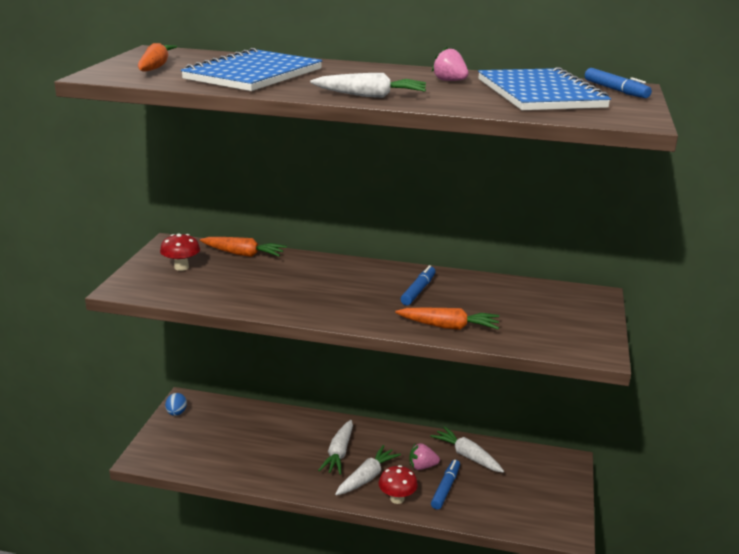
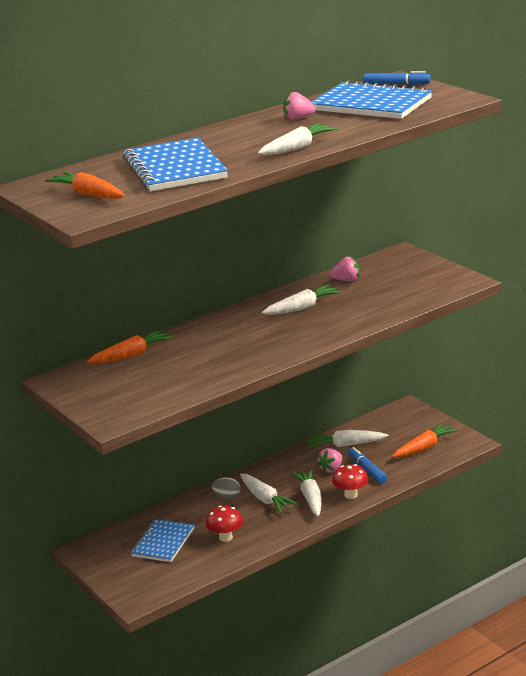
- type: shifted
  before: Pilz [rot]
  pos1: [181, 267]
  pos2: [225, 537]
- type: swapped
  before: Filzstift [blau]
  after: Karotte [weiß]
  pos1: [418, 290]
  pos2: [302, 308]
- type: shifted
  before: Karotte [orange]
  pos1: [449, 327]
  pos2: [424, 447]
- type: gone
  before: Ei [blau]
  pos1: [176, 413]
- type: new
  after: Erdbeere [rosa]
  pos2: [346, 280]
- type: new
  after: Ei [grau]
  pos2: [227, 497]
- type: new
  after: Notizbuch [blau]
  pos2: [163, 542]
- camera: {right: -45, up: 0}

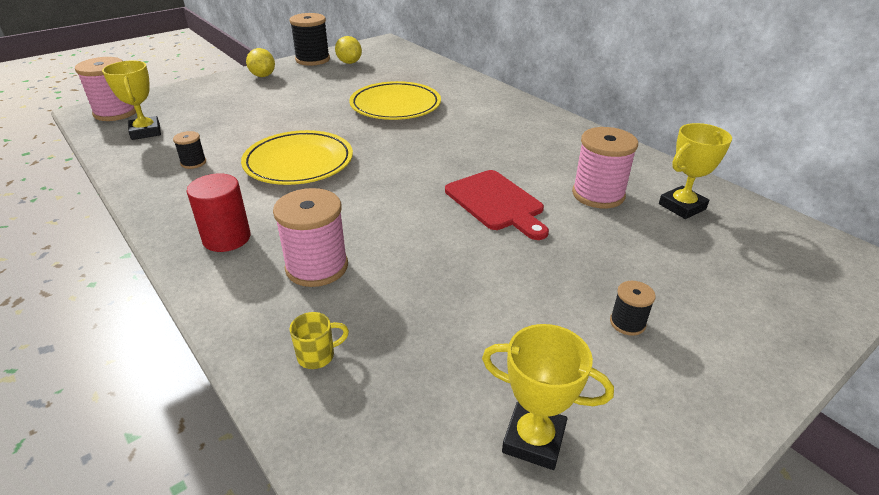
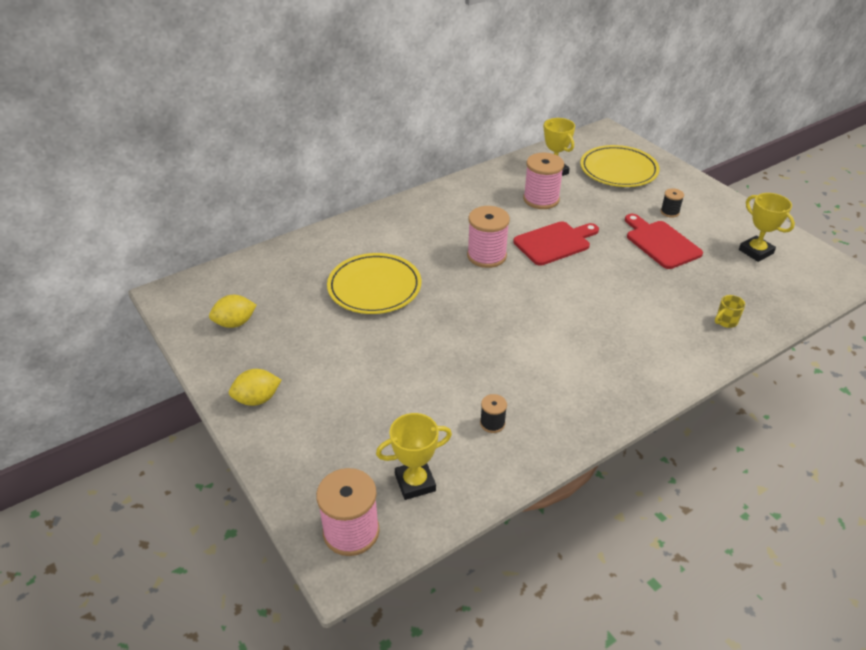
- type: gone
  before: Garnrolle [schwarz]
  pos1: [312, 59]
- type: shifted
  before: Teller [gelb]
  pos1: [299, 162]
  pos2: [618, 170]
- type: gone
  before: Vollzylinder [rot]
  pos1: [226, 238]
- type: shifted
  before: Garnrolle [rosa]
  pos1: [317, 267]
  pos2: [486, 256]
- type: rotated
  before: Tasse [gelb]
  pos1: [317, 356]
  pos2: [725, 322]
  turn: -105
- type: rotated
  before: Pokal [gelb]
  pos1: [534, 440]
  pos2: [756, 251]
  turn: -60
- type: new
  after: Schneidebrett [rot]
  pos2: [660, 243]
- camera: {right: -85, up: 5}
-*-
Make an exact copy of the records, pictures excluded.

- Task response -
- type: shifted
  before: Pilz [rot]
  pos1: [181, 267]
  pos2: [225, 537]
- type: swapped
  before: Filzstift [blau]
  after: Karotte [weiß]
  pos1: [418, 290]
  pos2: [302, 308]
- type: shifted
  before: Karotte [orange]
  pos1: [449, 327]
  pos2: [424, 447]
- type: gone
  before: Ei [blau]
  pos1: [176, 413]
- type: new
  after: Erdbeere [rosa]
  pos2: [346, 280]
- type: new
  after: Ei [grau]
  pos2: [227, 497]
- type: new
  after: Notizbuch [blau]
  pos2: [163, 542]
- camera: {right: -45, up: 0}

- type: gone
  before: Garnrolle [schwarz]
  pos1: [312, 59]
- type: shifted
  before: Teller [gelb]
  pos1: [299, 162]
  pos2: [618, 170]
- type: gone
  before: Vollzylinder [rot]
  pos1: [226, 238]
- type: shifted
  before: Garnrolle [rosa]
  pos1: [317, 267]
  pos2: [486, 256]
- type: rotated
  before: Tasse [gelb]
  pos1: [317, 356]
  pos2: [725, 322]
  turn: -105
- type: rotated
  before: Pokal [gelb]
  pos1: [534, 440]
  pos2: [756, 251]
  turn: -60
- type: new
  after: Schneidebrett [rot]
  pos2: [660, 243]
- camera: {right: -85, up: 5}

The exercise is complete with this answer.